(Object state change records)
_ _ _ _ _ _ _

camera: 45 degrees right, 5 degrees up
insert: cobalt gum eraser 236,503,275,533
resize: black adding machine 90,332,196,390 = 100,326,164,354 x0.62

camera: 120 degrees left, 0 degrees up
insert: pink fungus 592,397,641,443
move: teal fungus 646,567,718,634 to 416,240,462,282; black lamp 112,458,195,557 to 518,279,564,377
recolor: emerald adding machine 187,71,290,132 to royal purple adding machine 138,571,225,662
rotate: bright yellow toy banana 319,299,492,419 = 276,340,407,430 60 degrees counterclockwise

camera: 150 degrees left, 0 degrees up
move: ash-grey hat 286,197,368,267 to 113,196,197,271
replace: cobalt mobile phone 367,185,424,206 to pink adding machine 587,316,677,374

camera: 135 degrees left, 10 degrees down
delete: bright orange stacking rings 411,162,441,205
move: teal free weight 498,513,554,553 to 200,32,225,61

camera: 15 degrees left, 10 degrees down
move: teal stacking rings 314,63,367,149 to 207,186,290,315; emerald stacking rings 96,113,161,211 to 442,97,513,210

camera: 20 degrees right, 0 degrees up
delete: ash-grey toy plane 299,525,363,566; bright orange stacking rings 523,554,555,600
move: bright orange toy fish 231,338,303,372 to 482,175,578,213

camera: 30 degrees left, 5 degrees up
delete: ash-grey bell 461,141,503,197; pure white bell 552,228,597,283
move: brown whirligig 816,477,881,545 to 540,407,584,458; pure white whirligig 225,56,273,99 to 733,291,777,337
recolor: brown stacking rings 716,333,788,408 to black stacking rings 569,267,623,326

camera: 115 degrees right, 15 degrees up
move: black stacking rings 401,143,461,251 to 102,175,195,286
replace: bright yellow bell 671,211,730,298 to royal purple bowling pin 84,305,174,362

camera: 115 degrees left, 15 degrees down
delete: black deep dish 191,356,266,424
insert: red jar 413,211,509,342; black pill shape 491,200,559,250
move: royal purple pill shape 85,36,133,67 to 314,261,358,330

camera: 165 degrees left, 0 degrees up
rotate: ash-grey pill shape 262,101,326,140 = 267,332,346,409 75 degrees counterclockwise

_ _ _ _ _ _ _

Restate word for word the entries above, starting at the line with "move: bright orange" and ending at the line with "move: black stacking", inclusive, and no others.

**RESPONSE**
move: bright orange toy fish 231,338,303,372 to 482,175,578,213

camera: 30 degrees left, 5 degrees up
delete: ash-grey bell 461,141,503,197; pure white bell 552,228,597,283
move: brown whirligig 816,477,881,545 to 540,407,584,458; pure white whirligig 225,56,273,99 to 733,291,777,337
recolor: brown stacking rings 716,333,788,408 to black stacking rings 569,267,623,326

camera: 115 degrees right, 15 degrees up
move: black stacking rings 401,143,461,251 to 102,175,195,286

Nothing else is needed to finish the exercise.